DATA SUPPLIED START

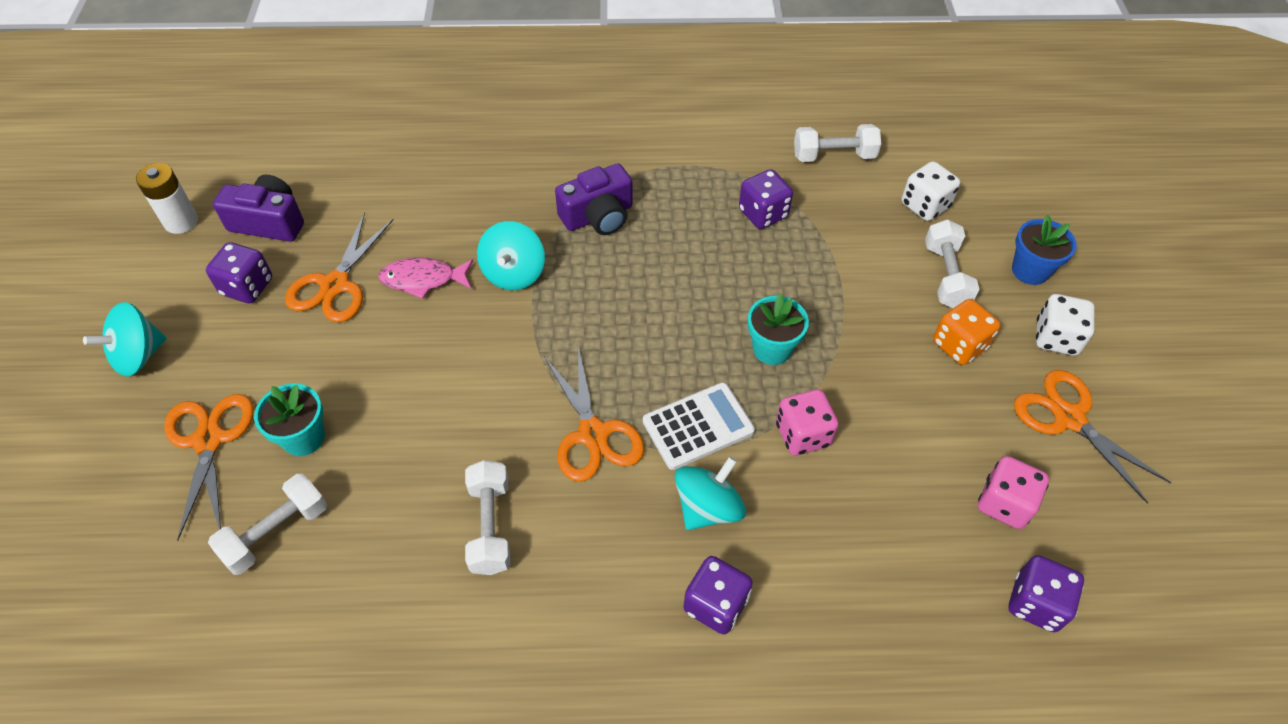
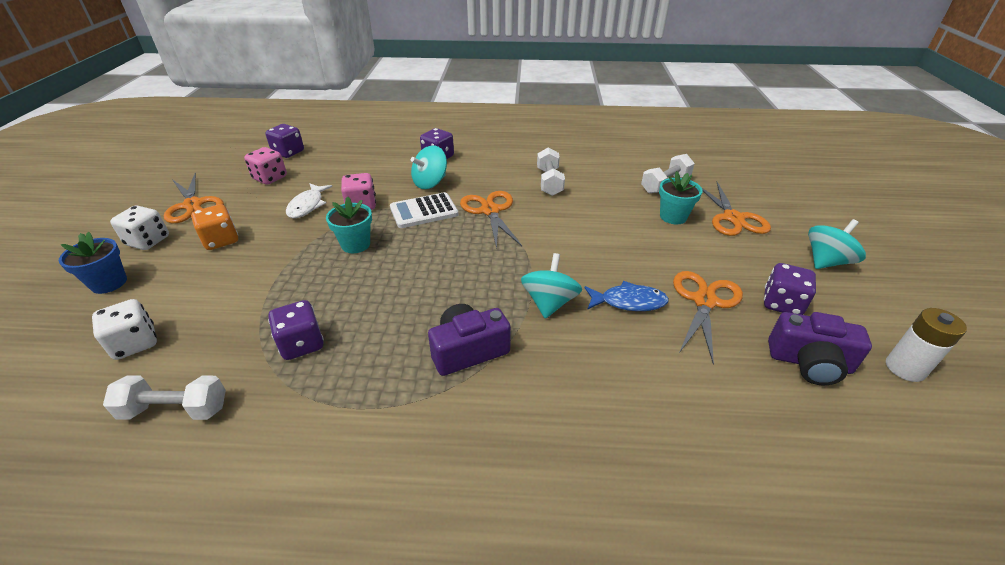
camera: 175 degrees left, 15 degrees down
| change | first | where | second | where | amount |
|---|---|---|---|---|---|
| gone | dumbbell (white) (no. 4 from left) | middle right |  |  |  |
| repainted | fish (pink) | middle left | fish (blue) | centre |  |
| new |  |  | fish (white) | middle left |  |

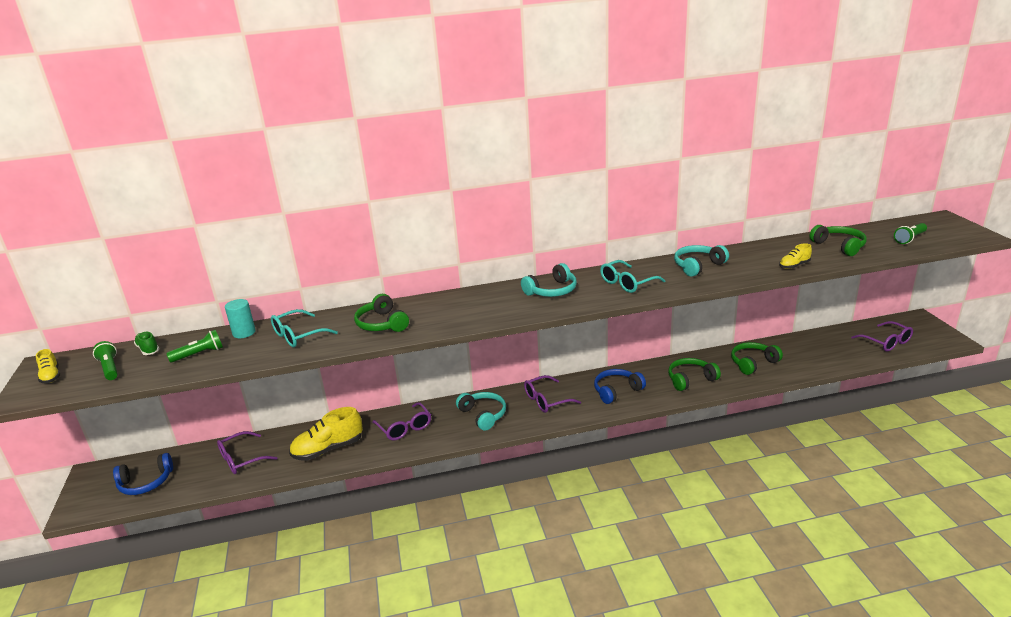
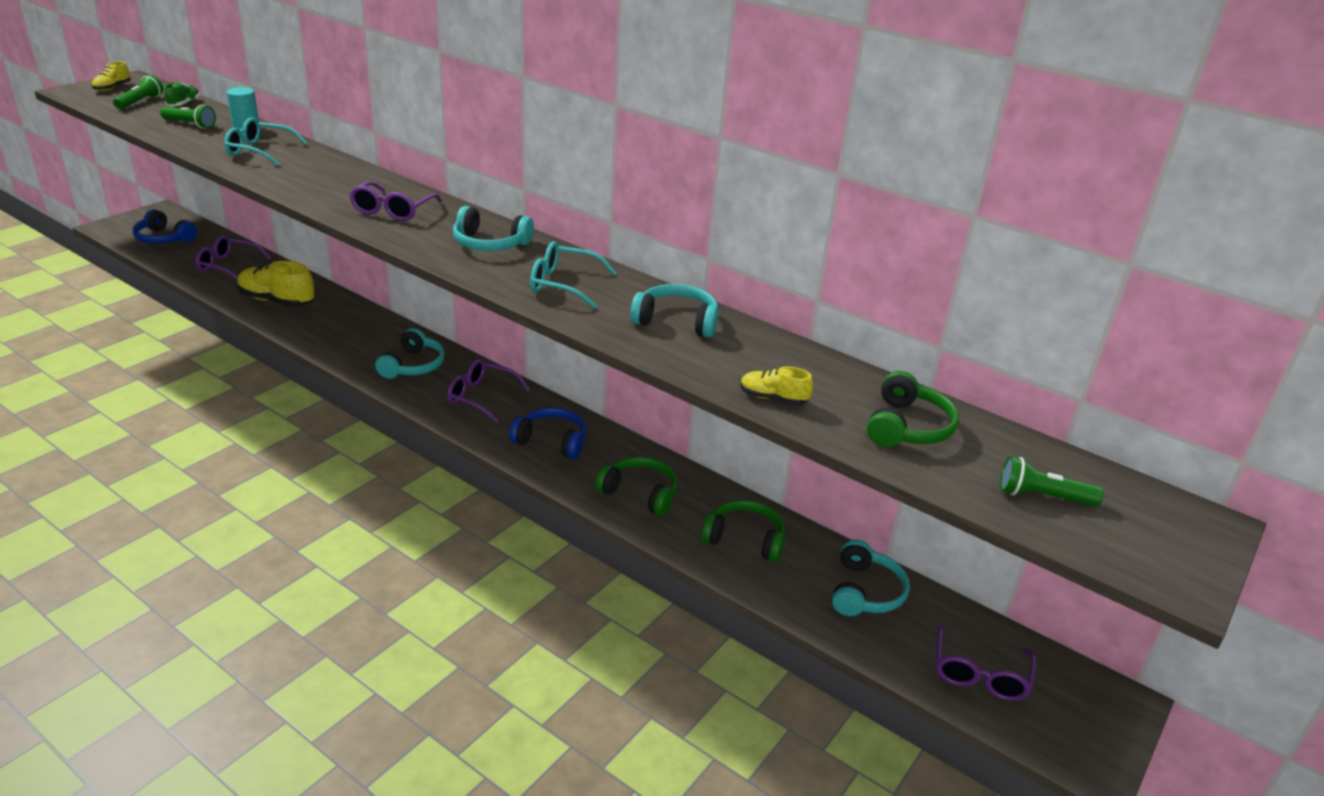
camera: 45 degrees right, 5 degrees up
| change | first | where | second | where | amount |
|---|---|---|---|---|---|
| gone | headphones (green) (no. 1 from left) | centre |  |  |  |
| shifted | glasses (purple) (no. 2 from left) | bottom centre |  | top left |  |
| new |  |  | headphones (turquoise) (no. 4 from left) | bottom centre |  |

DATA SUPPLIED END

YOUR ASSIGNMENT ->
The reply should repeat the data in full, exactly as given, and contain no pictures.

WRITTEN RESPONSE ->
camera: 175 degrees left, 15 degrees down
| change | first | where | second | where | amount |
|---|---|---|---|---|---|
| gone | dumbbell (white) (no. 4 from left) | middle right |  |  |  |
| repainted | fish (pink) | middle left | fish (blue) | centre |  |
| new |  |  | fish (white) | middle left |  |

camera: 45 degrees right, 5 degrees up
| change | first | where | second | where | amount |
|---|---|---|---|---|---|
| gone | headphones (green) (no. 1 from left) | centre |  |  |  |
| shifted | glasses (purple) (no. 2 from left) | bottom centre |  | top left |  |
| new |  |  | headphones (turquoise) (no. 4 from left) | bottom centre |  |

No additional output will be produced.